Scene difference descriptions
[Start of Attachment]
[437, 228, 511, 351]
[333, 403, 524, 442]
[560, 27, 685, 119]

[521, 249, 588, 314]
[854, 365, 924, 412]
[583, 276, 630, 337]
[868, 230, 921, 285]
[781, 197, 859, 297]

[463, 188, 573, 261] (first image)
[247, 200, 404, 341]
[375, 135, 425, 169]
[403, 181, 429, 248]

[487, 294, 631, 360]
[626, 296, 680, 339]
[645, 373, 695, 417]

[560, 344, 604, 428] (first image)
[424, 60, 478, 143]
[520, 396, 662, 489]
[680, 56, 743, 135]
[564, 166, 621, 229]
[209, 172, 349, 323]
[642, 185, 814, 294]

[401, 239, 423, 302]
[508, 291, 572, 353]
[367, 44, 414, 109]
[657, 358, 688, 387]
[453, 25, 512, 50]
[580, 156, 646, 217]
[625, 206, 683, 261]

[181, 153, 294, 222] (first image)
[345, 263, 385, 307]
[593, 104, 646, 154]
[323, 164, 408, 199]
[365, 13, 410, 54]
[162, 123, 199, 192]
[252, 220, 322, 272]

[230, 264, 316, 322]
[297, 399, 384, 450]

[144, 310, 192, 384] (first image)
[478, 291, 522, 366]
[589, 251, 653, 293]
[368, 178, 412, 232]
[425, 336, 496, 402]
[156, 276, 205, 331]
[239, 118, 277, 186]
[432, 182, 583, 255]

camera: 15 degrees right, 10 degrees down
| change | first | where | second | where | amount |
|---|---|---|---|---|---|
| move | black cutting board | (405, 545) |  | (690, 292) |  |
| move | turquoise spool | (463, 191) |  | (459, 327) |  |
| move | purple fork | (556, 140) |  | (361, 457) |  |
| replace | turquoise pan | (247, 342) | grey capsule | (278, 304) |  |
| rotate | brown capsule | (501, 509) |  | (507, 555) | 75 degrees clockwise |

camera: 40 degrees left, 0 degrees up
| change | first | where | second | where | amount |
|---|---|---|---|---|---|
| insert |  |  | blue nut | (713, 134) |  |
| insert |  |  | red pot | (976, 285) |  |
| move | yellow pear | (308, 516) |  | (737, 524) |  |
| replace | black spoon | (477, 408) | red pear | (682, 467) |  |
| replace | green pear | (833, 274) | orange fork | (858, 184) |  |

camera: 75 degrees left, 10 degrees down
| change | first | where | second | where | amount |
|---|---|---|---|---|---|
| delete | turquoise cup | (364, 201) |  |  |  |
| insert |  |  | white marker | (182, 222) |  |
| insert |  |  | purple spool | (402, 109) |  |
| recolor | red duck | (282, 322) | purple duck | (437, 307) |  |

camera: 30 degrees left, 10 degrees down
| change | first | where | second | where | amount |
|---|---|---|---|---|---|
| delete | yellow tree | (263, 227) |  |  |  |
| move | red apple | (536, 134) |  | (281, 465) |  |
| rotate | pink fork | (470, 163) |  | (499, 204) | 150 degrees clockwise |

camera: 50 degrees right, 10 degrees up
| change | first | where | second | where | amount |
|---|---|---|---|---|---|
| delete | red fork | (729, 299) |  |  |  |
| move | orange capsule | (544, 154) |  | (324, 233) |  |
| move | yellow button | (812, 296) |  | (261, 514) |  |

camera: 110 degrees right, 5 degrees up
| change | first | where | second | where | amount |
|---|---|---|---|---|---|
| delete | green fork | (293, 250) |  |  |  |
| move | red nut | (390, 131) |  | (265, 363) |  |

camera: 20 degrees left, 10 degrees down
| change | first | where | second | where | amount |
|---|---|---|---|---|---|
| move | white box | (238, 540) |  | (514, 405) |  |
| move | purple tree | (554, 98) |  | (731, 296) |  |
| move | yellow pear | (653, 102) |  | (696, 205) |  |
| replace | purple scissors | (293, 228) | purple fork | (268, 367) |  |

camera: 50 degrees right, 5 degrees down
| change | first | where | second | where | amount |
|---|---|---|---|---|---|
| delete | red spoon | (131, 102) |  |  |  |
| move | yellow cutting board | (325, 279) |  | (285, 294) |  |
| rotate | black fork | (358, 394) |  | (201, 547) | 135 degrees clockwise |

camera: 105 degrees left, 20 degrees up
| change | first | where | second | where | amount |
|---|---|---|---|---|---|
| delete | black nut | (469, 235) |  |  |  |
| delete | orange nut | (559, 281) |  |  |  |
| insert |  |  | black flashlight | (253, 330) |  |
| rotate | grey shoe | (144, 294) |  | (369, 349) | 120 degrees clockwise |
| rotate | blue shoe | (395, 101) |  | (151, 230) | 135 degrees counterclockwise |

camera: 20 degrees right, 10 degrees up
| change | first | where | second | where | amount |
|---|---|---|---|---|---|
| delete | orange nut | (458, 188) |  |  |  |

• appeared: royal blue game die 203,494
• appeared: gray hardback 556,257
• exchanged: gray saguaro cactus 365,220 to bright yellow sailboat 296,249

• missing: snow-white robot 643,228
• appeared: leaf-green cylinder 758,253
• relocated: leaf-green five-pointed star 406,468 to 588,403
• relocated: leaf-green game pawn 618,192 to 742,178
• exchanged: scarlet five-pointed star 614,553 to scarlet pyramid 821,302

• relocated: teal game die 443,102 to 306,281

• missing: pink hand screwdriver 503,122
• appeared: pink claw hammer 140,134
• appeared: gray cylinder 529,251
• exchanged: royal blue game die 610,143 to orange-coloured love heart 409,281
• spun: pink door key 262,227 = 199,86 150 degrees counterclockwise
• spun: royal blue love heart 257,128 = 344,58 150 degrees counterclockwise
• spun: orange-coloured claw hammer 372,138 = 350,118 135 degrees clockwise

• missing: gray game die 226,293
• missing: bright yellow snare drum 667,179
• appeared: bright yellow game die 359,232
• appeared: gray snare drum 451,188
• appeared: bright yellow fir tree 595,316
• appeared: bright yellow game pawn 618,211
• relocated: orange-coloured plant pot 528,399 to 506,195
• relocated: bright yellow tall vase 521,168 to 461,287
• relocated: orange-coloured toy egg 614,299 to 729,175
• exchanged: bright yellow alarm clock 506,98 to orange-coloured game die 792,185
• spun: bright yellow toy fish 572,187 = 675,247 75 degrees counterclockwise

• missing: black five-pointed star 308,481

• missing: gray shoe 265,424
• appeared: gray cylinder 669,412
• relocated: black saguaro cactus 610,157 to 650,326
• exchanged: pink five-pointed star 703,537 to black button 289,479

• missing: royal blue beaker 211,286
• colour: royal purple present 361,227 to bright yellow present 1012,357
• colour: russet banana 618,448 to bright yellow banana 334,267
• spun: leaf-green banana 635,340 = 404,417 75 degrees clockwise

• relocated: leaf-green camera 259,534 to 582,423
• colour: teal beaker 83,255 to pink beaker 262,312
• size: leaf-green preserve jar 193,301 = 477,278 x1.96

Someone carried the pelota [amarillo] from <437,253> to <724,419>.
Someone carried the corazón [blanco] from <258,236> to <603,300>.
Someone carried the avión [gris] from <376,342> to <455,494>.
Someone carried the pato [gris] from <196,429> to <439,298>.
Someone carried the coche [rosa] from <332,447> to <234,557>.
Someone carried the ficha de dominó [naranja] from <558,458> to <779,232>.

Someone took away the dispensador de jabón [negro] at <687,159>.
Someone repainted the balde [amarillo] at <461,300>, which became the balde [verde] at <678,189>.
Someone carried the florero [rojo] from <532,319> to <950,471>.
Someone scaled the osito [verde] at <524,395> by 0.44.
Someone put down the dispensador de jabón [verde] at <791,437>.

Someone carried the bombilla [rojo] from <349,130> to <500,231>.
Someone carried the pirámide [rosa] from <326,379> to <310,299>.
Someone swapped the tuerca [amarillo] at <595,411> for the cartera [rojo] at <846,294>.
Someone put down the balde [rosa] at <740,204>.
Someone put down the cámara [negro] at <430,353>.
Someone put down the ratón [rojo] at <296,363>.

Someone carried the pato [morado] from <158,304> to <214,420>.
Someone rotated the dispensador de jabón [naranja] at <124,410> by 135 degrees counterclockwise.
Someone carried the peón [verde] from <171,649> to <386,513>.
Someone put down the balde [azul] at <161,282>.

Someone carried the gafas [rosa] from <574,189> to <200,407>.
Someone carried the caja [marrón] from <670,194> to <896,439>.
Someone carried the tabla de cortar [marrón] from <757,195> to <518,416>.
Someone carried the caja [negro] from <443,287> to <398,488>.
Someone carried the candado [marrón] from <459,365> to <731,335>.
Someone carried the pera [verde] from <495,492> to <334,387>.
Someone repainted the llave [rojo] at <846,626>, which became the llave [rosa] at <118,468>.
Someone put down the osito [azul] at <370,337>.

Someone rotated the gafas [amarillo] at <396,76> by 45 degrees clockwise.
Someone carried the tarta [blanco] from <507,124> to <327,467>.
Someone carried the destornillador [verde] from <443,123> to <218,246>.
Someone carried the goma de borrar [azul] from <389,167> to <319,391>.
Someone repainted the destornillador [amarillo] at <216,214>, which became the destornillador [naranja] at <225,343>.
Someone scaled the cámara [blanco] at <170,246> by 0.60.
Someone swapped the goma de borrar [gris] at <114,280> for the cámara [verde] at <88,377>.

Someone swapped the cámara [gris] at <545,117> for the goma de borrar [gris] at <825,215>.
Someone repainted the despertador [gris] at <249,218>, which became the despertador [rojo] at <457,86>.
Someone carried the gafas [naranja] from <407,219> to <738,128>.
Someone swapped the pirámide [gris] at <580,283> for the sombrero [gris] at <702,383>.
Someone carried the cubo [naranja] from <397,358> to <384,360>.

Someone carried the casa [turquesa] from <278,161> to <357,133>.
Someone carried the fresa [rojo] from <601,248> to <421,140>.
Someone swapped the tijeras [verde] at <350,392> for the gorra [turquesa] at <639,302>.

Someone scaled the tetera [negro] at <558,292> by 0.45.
[End of Attachment]
- _Task_: From the entries above, write out only the lines starting at the line that holds "Someone carried the corazón" and ending at the line that holds "Someone carried the coche", keeping both and matching them exactly.

- _Problem solution_:
Someone carried the corazón [blanco] from <258,236> to <603,300>.
Someone carried the avión [gris] from <376,342> to <455,494>.
Someone carried the pato [gris] from <196,429> to <439,298>.
Someone carried the coche [rosa] from <332,447> to <234,557>.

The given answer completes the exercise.